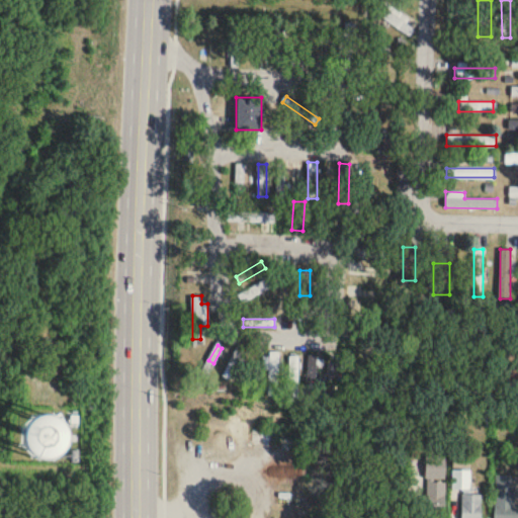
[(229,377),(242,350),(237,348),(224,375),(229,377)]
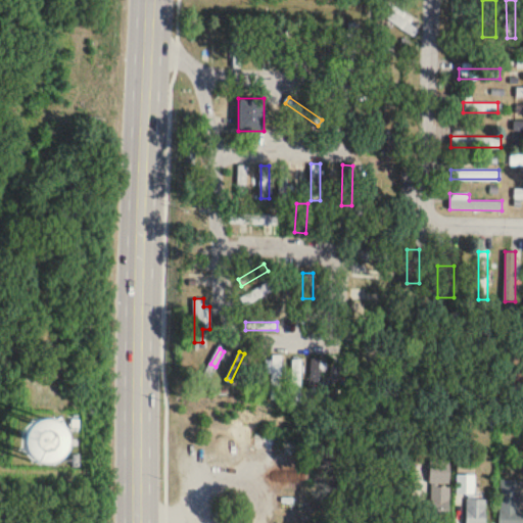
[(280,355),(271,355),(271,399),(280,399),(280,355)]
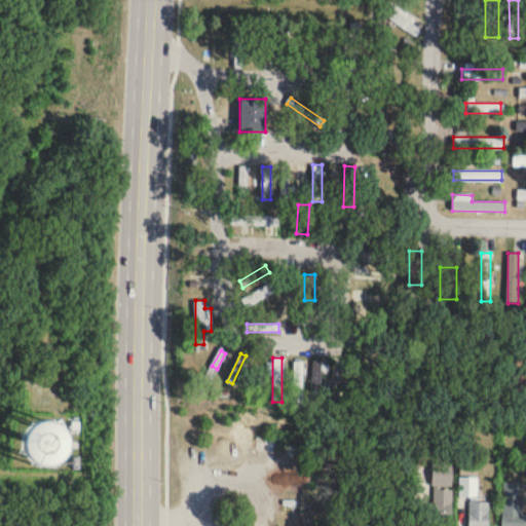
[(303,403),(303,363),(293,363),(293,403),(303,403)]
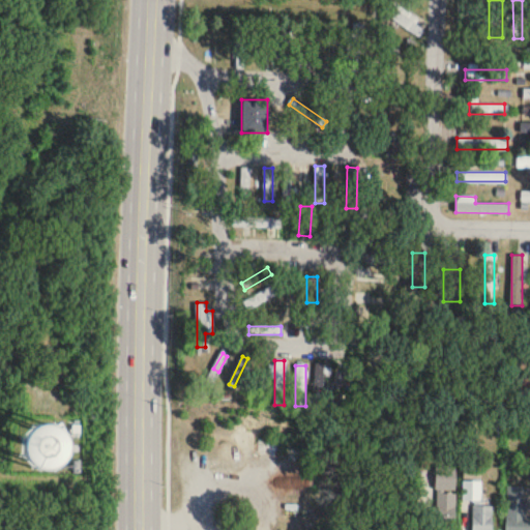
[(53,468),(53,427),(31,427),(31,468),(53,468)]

....

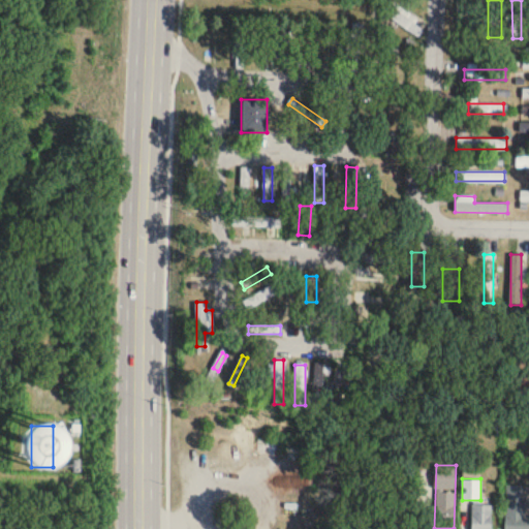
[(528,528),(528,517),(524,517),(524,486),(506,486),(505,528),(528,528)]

....

• WHAT THIS TASK INVOLVES
Between and including the line above that contains "[(229,377),(242,350),(237,348),(224,375),(229,377)]" and the line that contains "[(53,468),(53,427),(31,427),(31,468),(53,468)]", restate every line word for word. Pictures stay out.

• RESPONSE AREA
[(229,377),(242,350),(237,348),(224,375),(229,377)]
[(280,355),(271,355),(271,399),(280,399),(280,355)]
[(303,403),(303,363),(293,363),(293,403),(303,403)]
[(53,468),(53,427),(31,427),(31,468),(53,468)]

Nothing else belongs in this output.